----- Data records -----

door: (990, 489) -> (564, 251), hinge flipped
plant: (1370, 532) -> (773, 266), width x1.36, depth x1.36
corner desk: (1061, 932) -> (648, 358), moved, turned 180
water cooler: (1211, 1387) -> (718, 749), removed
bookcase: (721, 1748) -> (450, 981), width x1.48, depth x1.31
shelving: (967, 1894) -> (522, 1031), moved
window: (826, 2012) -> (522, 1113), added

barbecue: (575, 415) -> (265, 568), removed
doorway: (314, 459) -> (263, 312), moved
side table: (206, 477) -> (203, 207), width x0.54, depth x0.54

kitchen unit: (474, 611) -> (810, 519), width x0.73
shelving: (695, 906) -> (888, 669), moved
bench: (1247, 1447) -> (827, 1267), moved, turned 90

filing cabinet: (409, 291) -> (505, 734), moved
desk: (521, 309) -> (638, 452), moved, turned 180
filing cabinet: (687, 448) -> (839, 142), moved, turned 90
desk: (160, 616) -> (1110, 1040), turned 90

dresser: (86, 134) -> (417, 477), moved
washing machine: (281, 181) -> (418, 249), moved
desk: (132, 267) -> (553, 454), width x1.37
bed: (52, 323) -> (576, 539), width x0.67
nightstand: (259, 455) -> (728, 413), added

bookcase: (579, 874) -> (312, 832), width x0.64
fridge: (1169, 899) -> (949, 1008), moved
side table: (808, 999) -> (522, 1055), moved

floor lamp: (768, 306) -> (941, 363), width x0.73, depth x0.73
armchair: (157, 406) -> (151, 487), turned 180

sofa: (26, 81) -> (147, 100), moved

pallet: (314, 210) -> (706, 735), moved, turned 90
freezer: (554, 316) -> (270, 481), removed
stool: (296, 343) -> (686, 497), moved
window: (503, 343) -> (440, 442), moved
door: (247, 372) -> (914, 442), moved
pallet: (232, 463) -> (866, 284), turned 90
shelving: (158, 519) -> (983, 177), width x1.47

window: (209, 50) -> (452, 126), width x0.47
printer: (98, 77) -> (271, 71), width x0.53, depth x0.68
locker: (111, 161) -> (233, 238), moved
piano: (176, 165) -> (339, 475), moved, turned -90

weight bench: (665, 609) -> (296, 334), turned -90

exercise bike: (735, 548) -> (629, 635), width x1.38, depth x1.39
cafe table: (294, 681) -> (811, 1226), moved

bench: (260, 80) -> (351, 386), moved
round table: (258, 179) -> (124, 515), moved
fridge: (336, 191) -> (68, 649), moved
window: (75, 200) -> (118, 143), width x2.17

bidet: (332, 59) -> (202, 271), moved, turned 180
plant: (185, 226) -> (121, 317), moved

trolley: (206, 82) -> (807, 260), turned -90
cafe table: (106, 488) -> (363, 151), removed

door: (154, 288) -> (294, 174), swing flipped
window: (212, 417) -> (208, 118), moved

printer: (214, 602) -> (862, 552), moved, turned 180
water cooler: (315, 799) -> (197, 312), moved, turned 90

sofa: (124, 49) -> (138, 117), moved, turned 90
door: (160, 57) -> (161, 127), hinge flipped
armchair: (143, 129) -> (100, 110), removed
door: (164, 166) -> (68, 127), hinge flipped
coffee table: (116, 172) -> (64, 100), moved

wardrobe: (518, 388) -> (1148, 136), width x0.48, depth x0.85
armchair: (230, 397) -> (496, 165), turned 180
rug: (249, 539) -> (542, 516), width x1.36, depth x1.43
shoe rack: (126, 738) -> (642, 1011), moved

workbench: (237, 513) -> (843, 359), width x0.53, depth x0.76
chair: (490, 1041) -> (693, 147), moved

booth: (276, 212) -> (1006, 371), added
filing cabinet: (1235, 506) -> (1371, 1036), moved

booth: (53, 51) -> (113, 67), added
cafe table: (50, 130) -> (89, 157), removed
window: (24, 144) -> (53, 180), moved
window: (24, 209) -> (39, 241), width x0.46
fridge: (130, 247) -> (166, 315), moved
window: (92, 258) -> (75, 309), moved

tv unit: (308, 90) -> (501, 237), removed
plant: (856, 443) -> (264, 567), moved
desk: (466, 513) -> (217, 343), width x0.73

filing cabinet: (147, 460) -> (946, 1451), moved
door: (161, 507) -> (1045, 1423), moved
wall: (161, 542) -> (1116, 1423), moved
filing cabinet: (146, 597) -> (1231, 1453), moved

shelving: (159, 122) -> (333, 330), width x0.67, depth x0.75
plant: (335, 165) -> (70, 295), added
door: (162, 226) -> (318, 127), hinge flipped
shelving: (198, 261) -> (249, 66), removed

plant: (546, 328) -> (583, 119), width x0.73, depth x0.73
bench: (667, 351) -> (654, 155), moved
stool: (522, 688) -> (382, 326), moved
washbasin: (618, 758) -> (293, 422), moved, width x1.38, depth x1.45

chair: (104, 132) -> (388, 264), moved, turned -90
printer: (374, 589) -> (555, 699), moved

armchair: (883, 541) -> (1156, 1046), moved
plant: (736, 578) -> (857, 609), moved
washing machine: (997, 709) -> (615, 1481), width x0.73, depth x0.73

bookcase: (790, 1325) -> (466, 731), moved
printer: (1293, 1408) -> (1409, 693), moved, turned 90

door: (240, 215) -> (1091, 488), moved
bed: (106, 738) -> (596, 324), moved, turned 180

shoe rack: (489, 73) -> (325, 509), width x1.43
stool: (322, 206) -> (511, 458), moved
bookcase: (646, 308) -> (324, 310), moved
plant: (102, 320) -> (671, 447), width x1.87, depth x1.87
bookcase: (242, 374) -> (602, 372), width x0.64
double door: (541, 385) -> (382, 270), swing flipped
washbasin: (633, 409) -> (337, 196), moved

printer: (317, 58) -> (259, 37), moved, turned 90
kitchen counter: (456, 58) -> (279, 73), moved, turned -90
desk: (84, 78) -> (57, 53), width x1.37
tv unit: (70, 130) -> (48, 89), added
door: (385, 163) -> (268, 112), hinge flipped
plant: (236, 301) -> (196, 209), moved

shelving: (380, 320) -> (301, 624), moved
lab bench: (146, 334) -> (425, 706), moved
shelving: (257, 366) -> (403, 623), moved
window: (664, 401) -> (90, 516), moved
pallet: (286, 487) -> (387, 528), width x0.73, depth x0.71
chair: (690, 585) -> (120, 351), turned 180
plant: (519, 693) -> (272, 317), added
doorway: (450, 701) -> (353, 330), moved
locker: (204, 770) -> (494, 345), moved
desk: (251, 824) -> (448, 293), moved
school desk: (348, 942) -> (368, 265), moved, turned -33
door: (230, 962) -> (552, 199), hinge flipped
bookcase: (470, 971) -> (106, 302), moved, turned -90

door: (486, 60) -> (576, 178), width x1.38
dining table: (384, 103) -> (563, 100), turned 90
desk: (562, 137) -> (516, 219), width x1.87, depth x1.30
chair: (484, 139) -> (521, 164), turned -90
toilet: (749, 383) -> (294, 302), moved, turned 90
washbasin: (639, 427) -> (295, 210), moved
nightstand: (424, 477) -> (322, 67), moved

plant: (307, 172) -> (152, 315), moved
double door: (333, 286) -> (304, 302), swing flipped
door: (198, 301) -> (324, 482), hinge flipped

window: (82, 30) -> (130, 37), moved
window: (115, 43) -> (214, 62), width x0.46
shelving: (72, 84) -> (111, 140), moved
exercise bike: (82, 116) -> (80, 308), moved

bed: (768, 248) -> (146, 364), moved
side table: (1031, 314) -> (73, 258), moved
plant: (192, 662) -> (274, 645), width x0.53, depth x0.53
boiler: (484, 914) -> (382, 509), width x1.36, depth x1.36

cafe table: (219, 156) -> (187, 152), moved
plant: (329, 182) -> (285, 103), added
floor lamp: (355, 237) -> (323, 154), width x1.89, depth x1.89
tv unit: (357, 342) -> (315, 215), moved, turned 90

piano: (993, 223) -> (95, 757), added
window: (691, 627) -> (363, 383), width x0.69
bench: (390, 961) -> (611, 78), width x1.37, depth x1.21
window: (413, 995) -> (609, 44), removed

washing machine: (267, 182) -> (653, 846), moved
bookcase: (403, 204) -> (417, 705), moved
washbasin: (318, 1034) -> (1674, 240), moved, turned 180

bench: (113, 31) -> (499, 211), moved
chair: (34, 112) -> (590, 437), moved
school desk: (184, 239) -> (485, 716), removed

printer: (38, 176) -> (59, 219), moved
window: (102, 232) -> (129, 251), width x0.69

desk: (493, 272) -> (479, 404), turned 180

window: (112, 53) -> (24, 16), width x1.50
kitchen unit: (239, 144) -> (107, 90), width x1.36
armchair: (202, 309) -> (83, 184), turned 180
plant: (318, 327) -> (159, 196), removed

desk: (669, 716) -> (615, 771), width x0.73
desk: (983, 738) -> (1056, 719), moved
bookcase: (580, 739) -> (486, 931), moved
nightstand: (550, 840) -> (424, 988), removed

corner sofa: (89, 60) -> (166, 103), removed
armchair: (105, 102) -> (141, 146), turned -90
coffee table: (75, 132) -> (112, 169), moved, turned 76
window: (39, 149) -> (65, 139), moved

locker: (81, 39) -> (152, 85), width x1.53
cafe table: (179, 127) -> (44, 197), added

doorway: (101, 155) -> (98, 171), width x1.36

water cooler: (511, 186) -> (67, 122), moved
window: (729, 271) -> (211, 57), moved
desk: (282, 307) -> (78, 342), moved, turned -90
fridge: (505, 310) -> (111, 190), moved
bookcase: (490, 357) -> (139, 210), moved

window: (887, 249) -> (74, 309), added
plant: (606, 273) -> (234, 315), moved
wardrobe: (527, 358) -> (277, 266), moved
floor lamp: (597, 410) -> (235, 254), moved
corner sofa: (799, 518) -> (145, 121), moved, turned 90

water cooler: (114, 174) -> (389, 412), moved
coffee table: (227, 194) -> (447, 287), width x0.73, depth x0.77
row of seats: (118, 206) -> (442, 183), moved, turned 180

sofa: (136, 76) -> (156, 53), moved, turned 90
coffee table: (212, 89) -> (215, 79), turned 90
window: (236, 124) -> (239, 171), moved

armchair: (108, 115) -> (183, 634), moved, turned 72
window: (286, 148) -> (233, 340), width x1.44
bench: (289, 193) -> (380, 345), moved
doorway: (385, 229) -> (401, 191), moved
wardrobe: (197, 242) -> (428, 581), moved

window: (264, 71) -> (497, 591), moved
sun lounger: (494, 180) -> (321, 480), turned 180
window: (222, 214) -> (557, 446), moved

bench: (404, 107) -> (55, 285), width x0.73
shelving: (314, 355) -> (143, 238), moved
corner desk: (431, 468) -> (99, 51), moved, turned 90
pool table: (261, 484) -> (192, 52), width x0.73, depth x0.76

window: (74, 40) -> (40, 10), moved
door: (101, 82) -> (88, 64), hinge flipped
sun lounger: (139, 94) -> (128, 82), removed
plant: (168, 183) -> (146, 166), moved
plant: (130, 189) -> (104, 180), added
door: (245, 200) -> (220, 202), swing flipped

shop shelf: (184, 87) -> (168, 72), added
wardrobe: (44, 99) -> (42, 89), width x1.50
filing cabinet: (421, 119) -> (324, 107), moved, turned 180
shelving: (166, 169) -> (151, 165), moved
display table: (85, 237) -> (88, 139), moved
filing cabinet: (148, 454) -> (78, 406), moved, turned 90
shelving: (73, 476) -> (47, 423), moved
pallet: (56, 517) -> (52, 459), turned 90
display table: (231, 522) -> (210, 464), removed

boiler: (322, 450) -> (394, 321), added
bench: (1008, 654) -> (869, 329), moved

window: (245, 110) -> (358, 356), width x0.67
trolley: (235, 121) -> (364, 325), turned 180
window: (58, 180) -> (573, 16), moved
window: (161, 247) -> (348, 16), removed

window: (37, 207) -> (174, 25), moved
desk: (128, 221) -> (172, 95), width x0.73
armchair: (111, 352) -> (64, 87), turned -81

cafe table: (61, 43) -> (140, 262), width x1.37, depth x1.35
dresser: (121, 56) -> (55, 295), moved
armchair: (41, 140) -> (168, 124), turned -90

-----

In the entries above, restate word for word the lines between the one holding "double door: (333, 286)" and the one holding "bookcase: (490, 357) -> (139, 210), moved", inclusive, and nothing besides.

double door: (333, 286) -> (304, 302), swing flipped
door: (198, 301) -> (324, 482), hinge flipped

window: (82, 30) -> (130, 37), moved
window: (115, 43) -> (214, 62), width x0.46
shelving: (72, 84) -> (111, 140), moved
exercise bike: (82, 116) -> (80, 308), moved

bed: (768, 248) -> (146, 364), moved
side table: (1031, 314) -> (73, 258), moved
plant: (192, 662) -> (274, 645), width x0.53, depth x0.53
boiler: (484, 914) -> (382, 509), width x1.36, depth x1.36

cafe table: (219, 156) -> (187, 152), moved
plant: (329, 182) -> (285, 103), added
floor lamp: (355, 237) -> (323, 154), width x1.89, depth x1.89
tv unit: (357, 342) -> (315, 215), moved, turned 90

piano: (993, 223) -> (95, 757), added
window: (691, 627) -> (363, 383), width x0.69
bench: (390, 961) -> (611, 78), width x1.37, depth x1.21
window: (413, 995) -> (609, 44), removed

washing machine: (267, 182) -> (653, 846), moved
bookcase: (403, 204) -> (417, 705), moved
washbasin: (318, 1034) -> (1674, 240), moved, turned 180

bench: (113, 31) -> (499, 211), moved
chair: (34, 112) -> (590, 437), moved
school desk: (184, 239) -> (485, 716), removed

printer: (38, 176) -> (59, 219), moved
window: (102, 232) -> (129, 251), width x0.69

desk: (493, 272) -> (479, 404), turned 180

window: (112, 53) -> (24, 16), width x1.50
kitchen unit: (239, 144) -> (107, 90), width x1.36
armchair: (202, 309) -> (83, 184), turned 180
plant: (318, 327) -> (159, 196), removed

desk: (669, 716) -> (615, 771), width x0.73
desk: (983, 738) -> (1056, 719), moved
bookcase: (580, 739) -> (486, 931), moved
nightstand: (550, 840) -> (424, 988), removed

corner sofa: (89, 60) -> (166, 103), removed
armchair: (105, 102) -> (141, 146), turned -90
coffee table: (75, 132) -> (112, 169), moved, turned 76
window: (39, 149) -> (65, 139), moved

locker: (81, 39) -> (152, 85), width x1.53
cafe table: (179, 127) -> (44, 197), added

doorway: (101, 155) -> (98, 171), width x1.36

water cooler: (511, 186) -> (67, 122), moved
window: (729, 271) -> (211, 57), moved
desk: (282, 307) -> (78, 342), moved, turned -90
fridge: (505, 310) -> (111, 190), moved
bookcase: (490, 357) -> (139, 210), moved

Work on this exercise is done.